# TASK REQUIREMENTS
Search the material for the string "VRAW", then return every line where it is found.

[[ STORED DATA, beginning ]]

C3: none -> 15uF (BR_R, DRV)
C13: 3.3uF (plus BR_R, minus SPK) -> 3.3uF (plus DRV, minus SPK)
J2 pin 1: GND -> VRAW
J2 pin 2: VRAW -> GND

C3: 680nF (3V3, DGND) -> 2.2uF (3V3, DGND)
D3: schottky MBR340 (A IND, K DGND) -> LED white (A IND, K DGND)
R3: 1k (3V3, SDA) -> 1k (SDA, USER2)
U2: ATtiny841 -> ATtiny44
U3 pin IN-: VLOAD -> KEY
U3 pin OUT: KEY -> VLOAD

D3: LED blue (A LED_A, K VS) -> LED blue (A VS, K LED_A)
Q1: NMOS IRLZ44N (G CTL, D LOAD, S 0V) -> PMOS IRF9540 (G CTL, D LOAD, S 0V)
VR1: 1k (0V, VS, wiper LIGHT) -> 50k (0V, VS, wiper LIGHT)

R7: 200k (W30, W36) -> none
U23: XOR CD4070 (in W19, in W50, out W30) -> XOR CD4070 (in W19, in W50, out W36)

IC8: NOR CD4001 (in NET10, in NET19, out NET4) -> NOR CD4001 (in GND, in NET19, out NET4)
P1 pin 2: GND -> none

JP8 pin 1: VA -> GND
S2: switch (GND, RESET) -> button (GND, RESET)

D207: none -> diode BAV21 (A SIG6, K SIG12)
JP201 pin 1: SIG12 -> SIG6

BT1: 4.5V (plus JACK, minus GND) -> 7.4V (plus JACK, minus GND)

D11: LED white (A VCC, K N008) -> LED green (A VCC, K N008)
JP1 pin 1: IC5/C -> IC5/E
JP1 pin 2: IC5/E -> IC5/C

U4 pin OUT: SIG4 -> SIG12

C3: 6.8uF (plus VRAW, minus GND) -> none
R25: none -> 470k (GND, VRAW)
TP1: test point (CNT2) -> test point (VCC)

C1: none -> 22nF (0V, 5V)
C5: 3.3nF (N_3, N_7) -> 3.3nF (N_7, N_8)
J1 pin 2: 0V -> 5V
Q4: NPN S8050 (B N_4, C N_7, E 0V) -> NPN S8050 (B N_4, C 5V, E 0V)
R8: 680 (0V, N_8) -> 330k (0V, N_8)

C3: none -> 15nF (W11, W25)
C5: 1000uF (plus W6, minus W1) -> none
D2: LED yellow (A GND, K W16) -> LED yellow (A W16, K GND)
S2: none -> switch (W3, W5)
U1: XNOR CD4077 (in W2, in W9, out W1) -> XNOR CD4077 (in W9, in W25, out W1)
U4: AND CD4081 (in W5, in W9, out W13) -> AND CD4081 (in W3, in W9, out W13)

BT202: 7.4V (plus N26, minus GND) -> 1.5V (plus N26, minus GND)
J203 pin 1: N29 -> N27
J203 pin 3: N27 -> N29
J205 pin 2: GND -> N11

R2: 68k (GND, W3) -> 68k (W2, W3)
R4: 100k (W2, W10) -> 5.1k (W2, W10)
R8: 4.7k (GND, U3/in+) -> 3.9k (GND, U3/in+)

[[ STORED DATA, end ]]

# RESULT FOR THIS TASK
J2 pin 1: GND -> VRAW
J2 pin 2: VRAW -> GND
C3: 6.8uF (plus VRAW, minus GND) -> none
R25: none -> 470k (GND, VRAW)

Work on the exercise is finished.